DATA BLOCK Start Marker
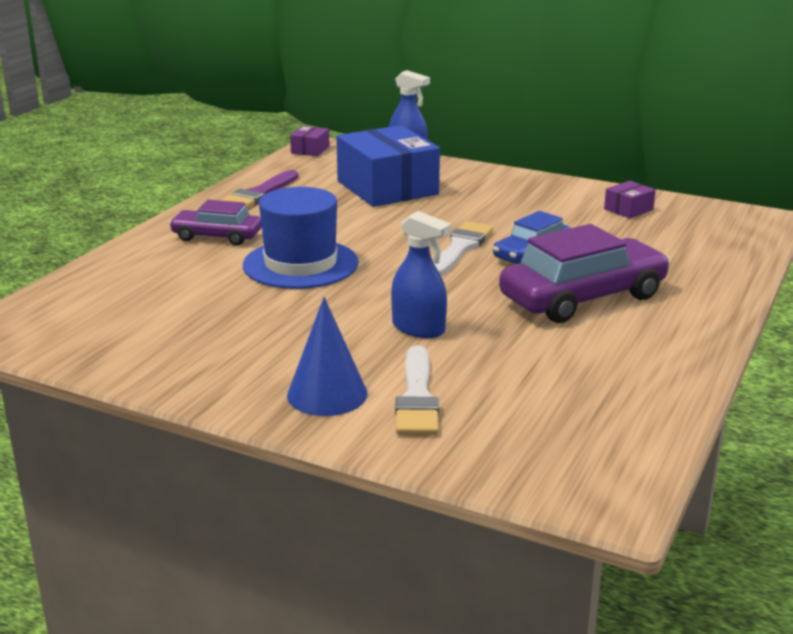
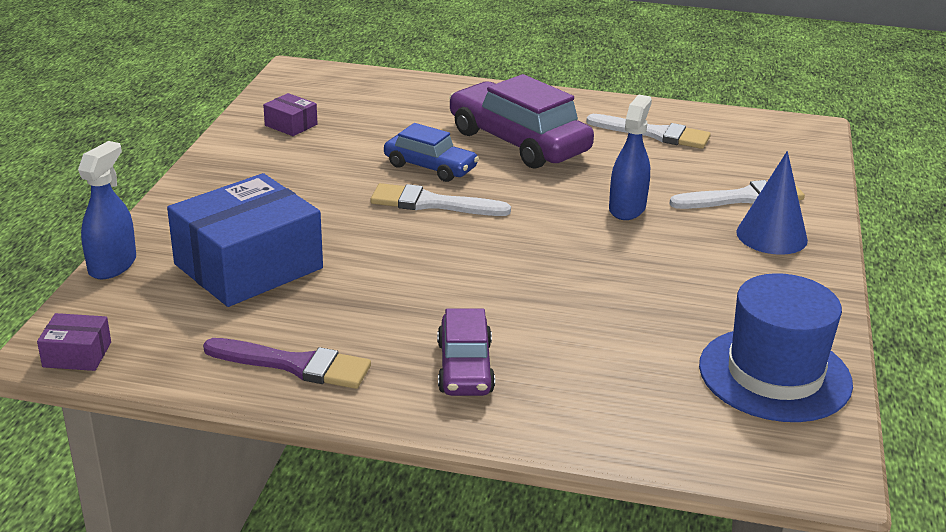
camera: 105 degrees left, 5 degrees up
(300, 264) = (519, 291): blue hat -> blue hat (774, 374)
(598, 376) = (655, 134): none -> white brush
DATA BLOCK End Marker
◆ **AIM OF THE TASK**: Pictures excluded, quote all the data above exactly.

◆ **EXERCISE RESPONSE**:
camera: 105 degrees left, 5 degrees up
(300, 264) = (519, 291): blue hat -> blue hat (774, 374)
(598, 376) = (655, 134): none -> white brush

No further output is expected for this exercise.